TASK DETAILS: Repeat the listing below line by line, exactly, leaving its pictures behind.

STORED DATA:
◇ ◇ ◇ ◇

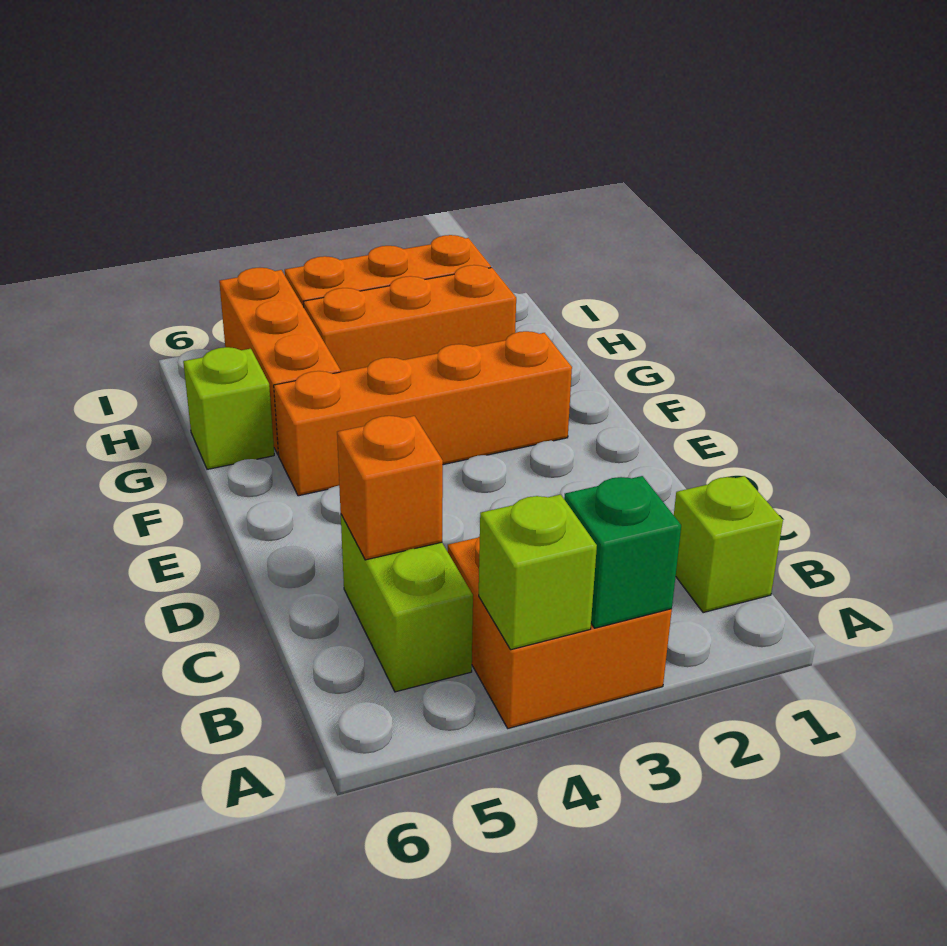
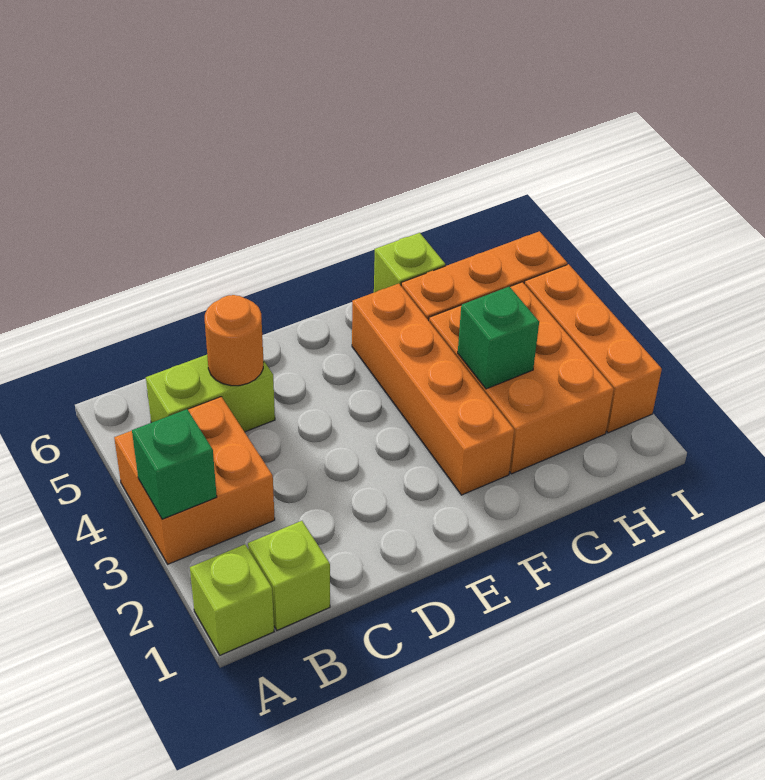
lime brick A4 level 2 -> lime brick A1 level 1
orange brick C5 level 2 -> orange round brick C5 level 2
none -> green brick G3 level 2
orange brick H2:H4 level 1 -> orange brick G2:H4 level 1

◇ ◇ ◇ ◇

EXERCISE RESULT:
lime brick A4 level 2 -> lime brick A1 level 1
orange brick C5 level 2 -> orange round brick C5 level 2
none -> green brick G3 level 2
orange brick H2:H4 level 1 -> orange brick G2:H4 level 1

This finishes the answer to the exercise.